● **Work instructions**
In the records below, find the line that contains "Q207: NPN 2N2222" and repeat it, along with each line after it, exactly as written.

● **Stored data**

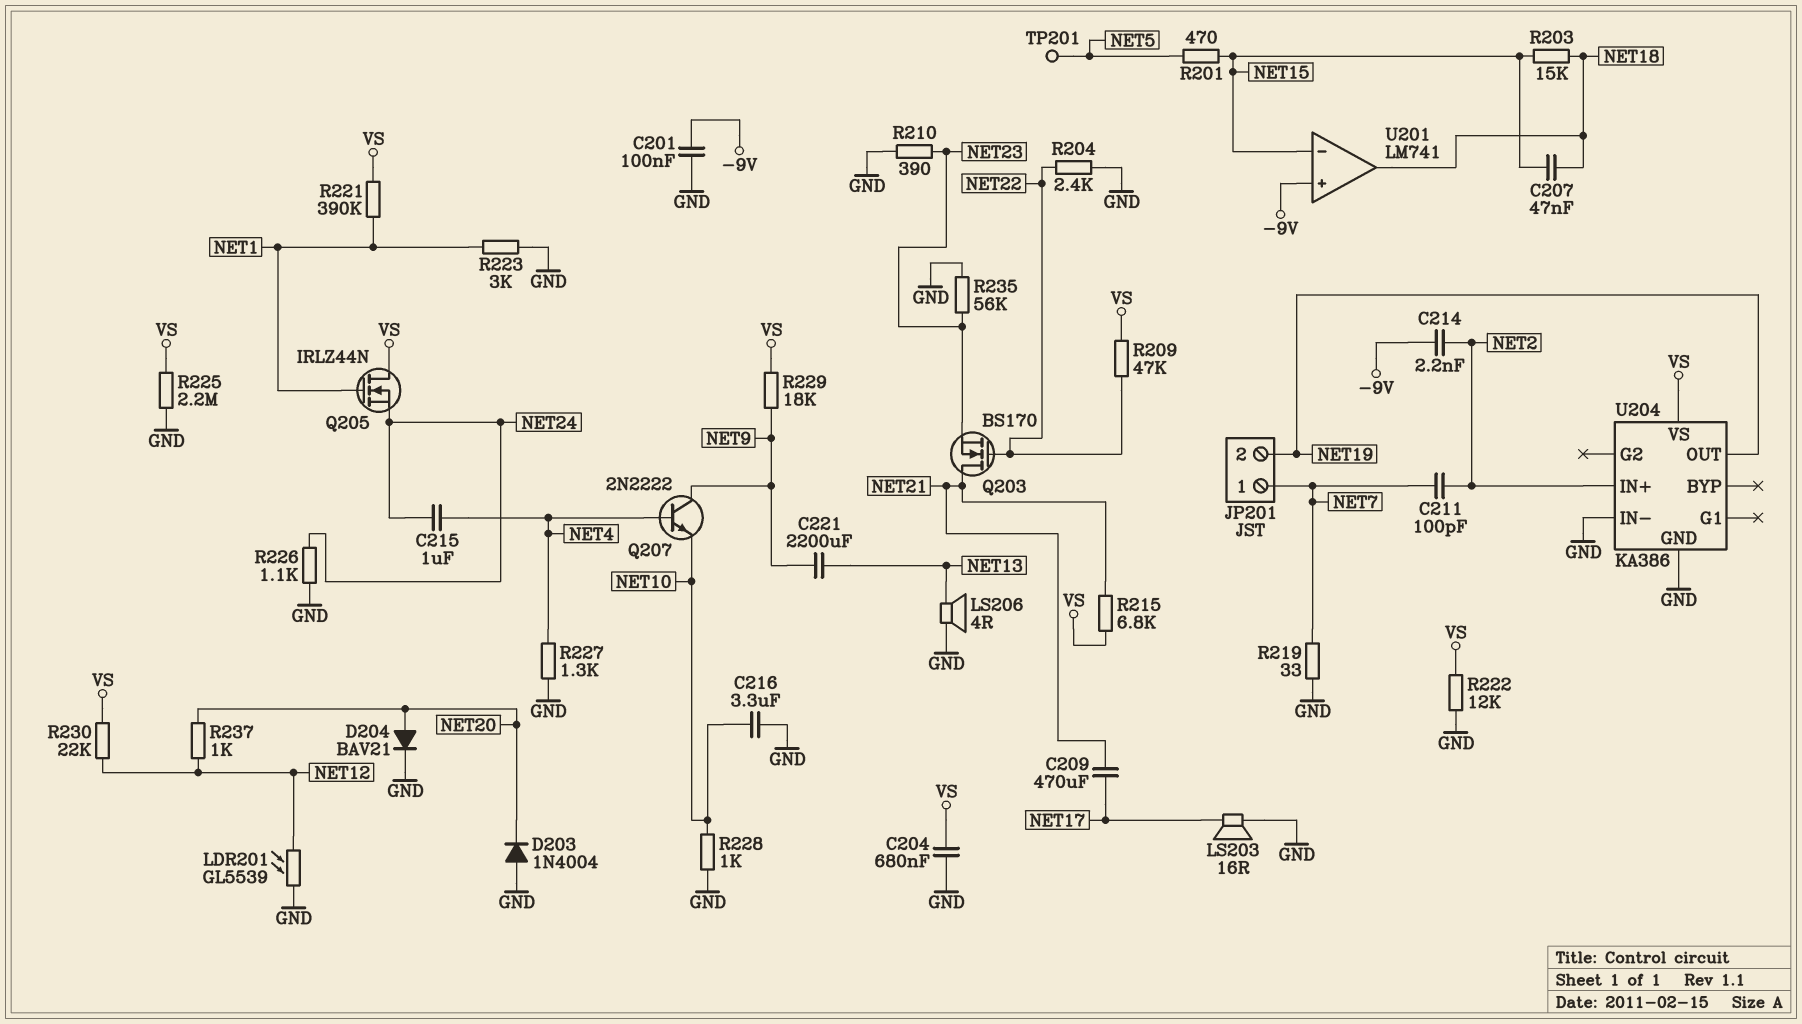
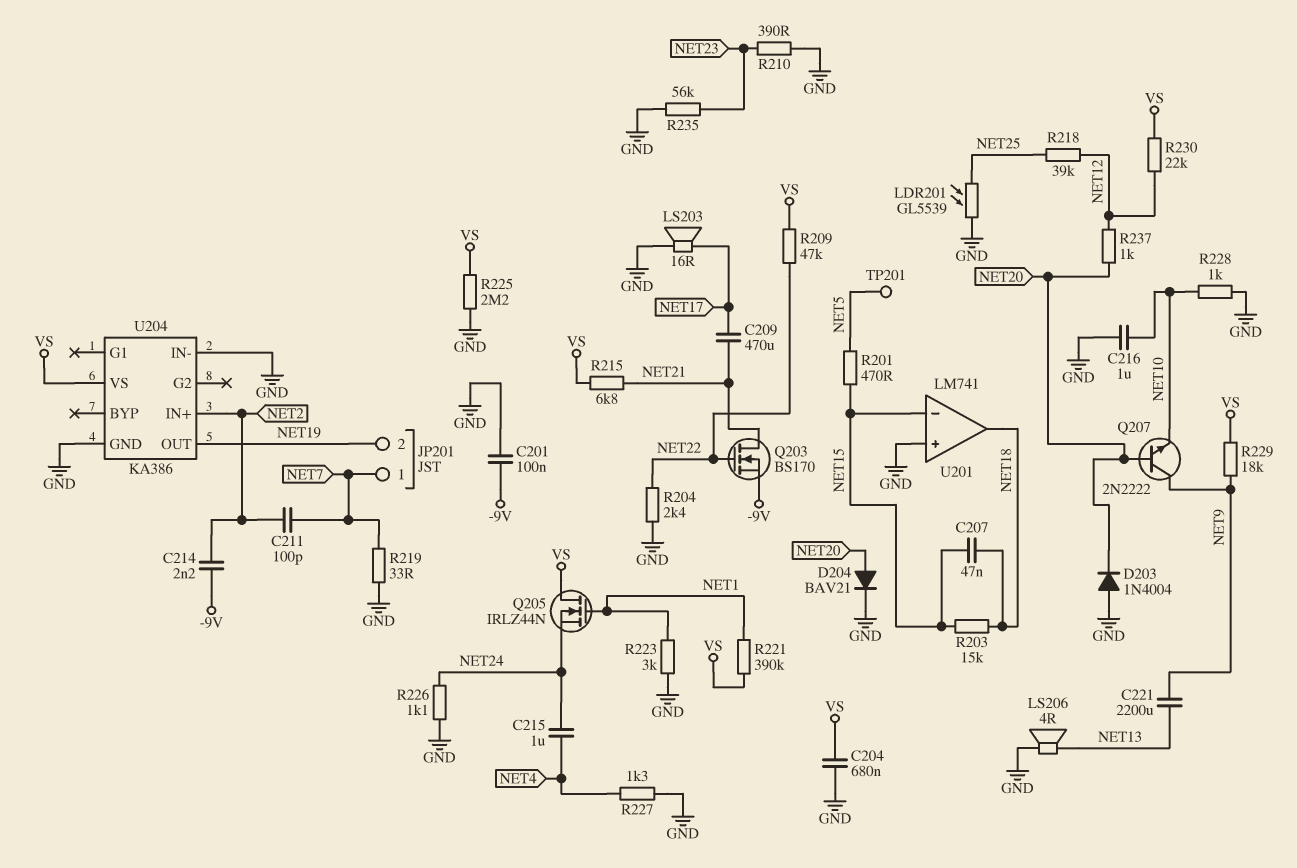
C216: 3.3uF (GND, NET10) -> 1uF (GND, NET10)
LDR201: GL5539 (GND, NET12) -> GL5539 (GND, NET25)
Q203: NMOS BS170 (G NET22, D NET21, S NET23) -> NMOS BS170 (G NET22, D NET21, S -9V)
Q207: NPN 2N2222 (B NET4, C NET9, E NET10) -> NPN 2N2222 (B NET20, C NET9, E NET10)
R218: none -> 39k (NET12, NET25)
R222: 12k (GND, VS) -> none
U201 pin in+: -9V -> GND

● **Result of this task**
Q207: NPN 2N2222 (B NET4, C NET9, E NET10) -> NPN 2N2222 (B NET20, C NET9, E NET10)
R218: none -> 39k (NET12, NET25)
R222: 12k (GND, VS) -> none
U201 pin in+: -9V -> GND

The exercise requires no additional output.